- About this task
Nothing below is to be printed except the lines between the line holding "orange goblet: 5 -> 4" and the line holding "turquoise cupcake: 7 -> 4", inclusive, each exactly as it appears.

Excerpts from a dataset:
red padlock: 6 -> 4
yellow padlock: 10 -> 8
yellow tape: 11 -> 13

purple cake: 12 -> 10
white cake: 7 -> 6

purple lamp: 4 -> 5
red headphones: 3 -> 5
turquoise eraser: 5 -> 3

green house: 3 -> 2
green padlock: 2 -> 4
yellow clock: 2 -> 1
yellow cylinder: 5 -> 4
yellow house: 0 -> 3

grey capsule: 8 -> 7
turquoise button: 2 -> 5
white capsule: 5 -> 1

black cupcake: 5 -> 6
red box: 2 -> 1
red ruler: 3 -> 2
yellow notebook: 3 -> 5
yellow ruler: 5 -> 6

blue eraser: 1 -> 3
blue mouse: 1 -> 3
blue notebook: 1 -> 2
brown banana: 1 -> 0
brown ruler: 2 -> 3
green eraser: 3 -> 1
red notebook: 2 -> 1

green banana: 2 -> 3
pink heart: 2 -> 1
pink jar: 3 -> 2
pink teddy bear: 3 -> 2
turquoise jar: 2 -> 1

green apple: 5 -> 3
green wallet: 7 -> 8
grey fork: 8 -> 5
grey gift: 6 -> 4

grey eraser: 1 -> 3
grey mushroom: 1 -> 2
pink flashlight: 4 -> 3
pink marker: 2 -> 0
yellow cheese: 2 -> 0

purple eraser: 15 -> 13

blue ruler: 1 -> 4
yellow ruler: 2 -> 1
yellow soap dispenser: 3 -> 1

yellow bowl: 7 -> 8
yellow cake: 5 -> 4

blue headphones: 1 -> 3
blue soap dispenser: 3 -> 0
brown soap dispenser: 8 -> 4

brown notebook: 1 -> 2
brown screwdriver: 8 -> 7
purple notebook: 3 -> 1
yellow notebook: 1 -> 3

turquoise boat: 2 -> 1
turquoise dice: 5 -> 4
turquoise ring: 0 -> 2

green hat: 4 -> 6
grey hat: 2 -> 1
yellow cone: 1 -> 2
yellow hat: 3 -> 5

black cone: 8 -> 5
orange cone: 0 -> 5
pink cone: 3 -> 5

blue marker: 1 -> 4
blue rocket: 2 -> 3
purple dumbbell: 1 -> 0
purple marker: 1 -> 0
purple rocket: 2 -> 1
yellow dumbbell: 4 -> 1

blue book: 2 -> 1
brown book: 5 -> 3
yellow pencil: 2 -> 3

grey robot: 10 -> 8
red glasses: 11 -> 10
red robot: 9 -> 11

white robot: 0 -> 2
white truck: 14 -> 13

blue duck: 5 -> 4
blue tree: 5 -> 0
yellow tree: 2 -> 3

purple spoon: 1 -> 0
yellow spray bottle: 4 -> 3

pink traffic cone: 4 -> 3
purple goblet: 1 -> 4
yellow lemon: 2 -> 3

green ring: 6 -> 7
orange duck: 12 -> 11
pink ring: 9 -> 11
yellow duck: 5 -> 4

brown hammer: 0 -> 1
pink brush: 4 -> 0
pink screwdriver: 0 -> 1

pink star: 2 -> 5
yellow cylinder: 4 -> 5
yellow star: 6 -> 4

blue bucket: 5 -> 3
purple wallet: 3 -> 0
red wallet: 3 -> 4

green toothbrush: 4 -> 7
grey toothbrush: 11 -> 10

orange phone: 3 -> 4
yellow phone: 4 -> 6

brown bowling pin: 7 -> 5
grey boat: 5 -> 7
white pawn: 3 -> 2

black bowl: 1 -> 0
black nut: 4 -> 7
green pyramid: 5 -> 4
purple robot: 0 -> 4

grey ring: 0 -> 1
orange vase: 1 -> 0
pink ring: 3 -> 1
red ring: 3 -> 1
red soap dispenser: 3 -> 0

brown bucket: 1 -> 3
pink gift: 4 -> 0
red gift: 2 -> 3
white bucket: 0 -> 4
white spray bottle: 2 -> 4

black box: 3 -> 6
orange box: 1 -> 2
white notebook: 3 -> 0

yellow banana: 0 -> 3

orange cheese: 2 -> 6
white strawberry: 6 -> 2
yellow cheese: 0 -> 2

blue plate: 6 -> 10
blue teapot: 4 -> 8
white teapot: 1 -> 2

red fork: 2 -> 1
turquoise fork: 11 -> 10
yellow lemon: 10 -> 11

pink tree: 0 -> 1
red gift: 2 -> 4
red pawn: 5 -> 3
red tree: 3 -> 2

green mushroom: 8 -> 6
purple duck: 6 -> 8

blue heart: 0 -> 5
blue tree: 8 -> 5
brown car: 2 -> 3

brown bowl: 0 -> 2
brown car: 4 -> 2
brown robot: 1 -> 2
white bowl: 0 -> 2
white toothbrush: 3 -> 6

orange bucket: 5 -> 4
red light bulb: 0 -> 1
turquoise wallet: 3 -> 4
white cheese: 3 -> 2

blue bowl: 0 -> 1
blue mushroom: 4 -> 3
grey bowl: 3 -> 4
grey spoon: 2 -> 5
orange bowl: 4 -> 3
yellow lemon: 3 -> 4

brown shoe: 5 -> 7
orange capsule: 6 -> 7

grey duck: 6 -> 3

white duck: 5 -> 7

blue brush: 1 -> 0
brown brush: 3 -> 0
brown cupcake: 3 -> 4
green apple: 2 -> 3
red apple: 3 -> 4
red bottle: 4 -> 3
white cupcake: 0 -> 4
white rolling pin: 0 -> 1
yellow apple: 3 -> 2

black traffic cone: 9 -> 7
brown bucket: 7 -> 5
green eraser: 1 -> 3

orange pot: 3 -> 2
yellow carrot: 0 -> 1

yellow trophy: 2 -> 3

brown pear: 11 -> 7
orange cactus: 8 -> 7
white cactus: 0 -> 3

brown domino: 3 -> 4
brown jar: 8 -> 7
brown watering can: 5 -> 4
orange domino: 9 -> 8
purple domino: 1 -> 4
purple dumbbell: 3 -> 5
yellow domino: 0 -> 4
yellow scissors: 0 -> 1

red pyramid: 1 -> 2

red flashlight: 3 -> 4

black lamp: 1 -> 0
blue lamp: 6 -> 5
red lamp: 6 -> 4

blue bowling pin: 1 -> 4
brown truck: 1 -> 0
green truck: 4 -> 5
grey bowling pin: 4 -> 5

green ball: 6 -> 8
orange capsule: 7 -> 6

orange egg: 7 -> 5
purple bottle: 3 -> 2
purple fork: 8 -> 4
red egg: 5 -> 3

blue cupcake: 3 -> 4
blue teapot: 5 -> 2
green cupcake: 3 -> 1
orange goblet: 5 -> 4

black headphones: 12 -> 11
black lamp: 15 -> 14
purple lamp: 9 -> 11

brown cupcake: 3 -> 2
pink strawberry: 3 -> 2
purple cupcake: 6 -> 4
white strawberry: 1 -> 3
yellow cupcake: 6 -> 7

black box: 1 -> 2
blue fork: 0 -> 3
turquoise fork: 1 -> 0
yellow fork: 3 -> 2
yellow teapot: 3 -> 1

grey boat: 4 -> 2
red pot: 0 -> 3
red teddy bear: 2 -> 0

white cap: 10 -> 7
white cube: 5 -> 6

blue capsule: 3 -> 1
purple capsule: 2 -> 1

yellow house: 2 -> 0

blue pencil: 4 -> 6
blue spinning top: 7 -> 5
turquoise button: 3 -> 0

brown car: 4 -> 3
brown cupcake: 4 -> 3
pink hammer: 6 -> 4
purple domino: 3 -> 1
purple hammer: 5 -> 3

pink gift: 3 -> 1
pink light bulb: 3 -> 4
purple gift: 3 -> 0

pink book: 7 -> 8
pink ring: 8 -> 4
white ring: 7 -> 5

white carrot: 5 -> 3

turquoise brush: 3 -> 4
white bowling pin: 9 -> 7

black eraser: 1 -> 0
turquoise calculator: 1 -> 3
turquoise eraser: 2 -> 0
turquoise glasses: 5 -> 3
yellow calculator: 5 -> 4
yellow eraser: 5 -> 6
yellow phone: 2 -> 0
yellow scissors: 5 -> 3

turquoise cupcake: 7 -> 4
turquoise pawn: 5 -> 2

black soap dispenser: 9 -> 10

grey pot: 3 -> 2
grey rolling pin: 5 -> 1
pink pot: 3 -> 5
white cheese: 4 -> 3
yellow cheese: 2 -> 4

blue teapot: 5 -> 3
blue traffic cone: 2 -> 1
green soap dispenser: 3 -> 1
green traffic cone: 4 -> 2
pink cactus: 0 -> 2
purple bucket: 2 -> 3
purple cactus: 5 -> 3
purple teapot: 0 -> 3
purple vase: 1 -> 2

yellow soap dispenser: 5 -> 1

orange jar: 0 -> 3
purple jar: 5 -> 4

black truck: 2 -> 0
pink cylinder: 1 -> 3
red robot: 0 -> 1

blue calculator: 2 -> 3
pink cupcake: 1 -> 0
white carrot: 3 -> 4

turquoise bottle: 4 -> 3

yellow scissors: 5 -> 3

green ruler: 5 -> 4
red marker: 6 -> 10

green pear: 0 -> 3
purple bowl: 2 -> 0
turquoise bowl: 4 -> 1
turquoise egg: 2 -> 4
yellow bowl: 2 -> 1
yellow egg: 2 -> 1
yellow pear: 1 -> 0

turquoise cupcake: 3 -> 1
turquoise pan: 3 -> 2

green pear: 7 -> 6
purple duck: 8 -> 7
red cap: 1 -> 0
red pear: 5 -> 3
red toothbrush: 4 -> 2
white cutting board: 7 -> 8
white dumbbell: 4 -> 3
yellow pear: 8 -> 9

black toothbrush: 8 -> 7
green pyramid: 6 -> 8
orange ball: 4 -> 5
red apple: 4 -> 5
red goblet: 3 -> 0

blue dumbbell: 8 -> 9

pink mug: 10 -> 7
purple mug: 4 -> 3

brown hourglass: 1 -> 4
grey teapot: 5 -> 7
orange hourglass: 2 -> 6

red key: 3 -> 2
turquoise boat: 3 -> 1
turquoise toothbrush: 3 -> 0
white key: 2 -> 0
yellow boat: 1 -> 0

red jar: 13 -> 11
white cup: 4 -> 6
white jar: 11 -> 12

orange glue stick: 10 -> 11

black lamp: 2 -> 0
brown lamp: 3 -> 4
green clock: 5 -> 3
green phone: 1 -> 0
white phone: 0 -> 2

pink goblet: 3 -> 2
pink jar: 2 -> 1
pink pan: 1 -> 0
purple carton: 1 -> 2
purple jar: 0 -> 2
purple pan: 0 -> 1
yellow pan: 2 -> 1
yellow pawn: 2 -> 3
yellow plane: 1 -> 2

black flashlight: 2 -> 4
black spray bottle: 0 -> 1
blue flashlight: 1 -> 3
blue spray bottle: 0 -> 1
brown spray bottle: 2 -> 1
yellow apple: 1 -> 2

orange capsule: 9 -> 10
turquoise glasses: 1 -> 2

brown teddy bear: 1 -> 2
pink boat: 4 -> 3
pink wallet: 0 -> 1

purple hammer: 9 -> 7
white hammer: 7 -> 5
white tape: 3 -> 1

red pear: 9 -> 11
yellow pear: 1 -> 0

- Task output
orange goblet: 5 -> 4

black headphones: 12 -> 11
black lamp: 15 -> 14
purple lamp: 9 -> 11

brown cupcake: 3 -> 2
pink strawberry: 3 -> 2
purple cupcake: 6 -> 4
white strawberry: 1 -> 3
yellow cupcake: 6 -> 7

black box: 1 -> 2
blue fork: 0 -> 3
turquoise fork: 1 -> 0
yellow fork: 3 -> 2
yellow teapot: 3 -> 1

grey boat: 4 -> 2
red pot: 0 -> 3
red teddy bear: 2 -> 0

white cap: 10 -> 7
white cube: 5 -> 6

blue capsule: 3 -> 1
purple capsule: 2 -> 1

yellow house: 2 -> 0

blue pencil: 4 -> 6
blue spinning top: 7 -> 5
turquoise button: 3 -> 0

brown car: 4 -> 3
brown cupcake: 4 -> 3
pink hammer: 6 -> 4
purple domino: 3 -> 1
purple hammer: 5 -> 3

pink gift: 3 -> 1
pink light bulb: 3 -> 4
purple gift: 3 -> 0

pink book: 7 -> 8
pink ring: 8 -> 4
white ring: 7 -> 5

white carrot: 5 -> 3

turquoise brush: 3 -> 4
white bowling pin: 9 -> 7

black eraser: 1 -> 0
turquoise calculator: 1 -> 3
turquoise eraser: 2 -> 0
turquoise glasses: 5 -> 3
yellow calculator: 5 -> 4
yellow eraser: 5 -> 6
yellow phone: 2 -> 0
yellow scissors: 5 -> 3

turquoise cupcake: 7 -> 4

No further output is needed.